→ **The records**
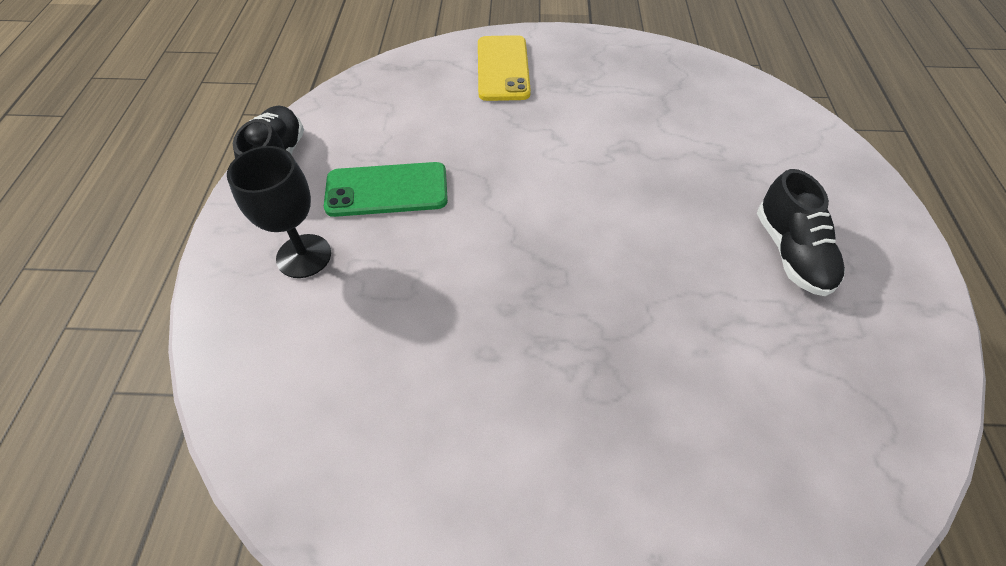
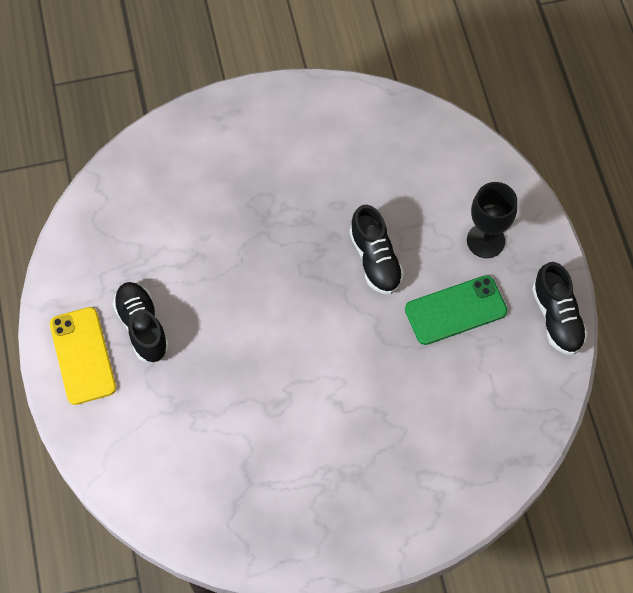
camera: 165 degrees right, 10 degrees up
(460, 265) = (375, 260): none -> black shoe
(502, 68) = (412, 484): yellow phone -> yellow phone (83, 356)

* * *

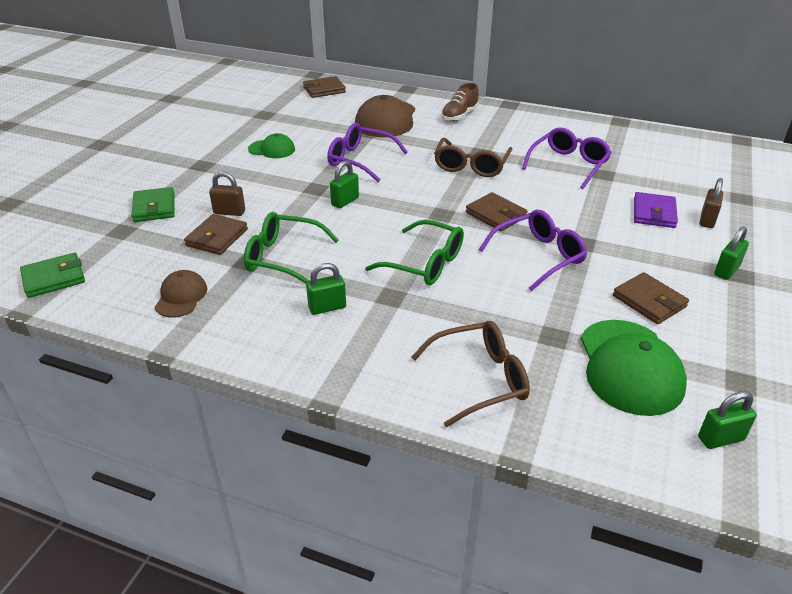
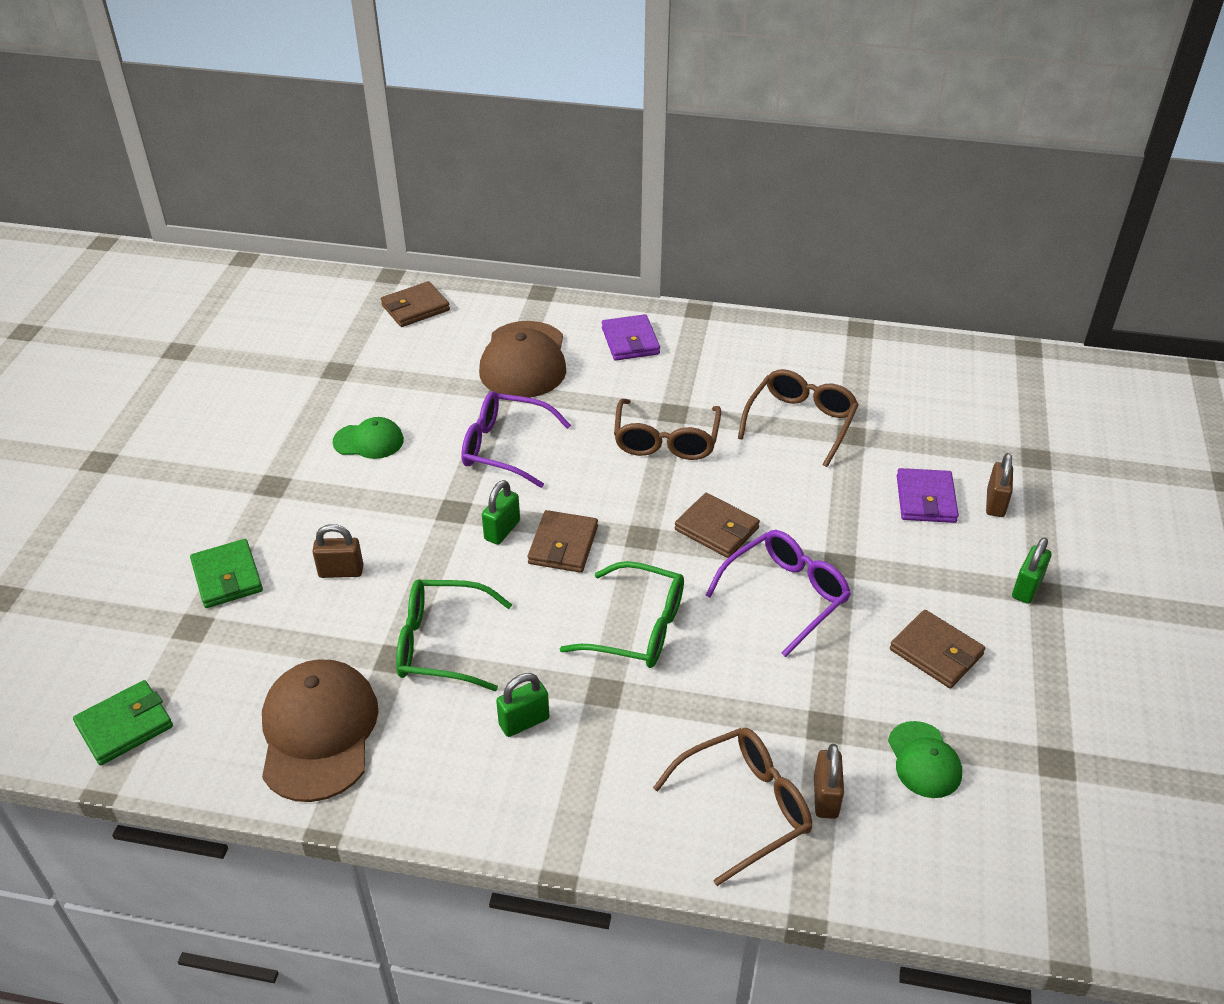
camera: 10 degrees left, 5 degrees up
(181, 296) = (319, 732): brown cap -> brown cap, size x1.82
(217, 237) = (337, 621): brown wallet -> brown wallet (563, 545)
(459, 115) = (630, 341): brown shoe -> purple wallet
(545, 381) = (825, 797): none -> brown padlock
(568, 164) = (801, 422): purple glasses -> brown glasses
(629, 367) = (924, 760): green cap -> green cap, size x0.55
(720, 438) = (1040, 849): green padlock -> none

→ **Aim of the exercise**
In the data above, find the line with "camera: 165 degrees right, 10 degrees up" and the line with "(502, 68) = (412, 484): yellow". Retype both, plus every line between them, exactly.

→ **Solution**
camera: 165 degrees right, 10 degrees up
(460, 265) = (375, 260): none -> black shoe
(502, 68) = (412, 484): yellow phone -> yellow phone (83, 356)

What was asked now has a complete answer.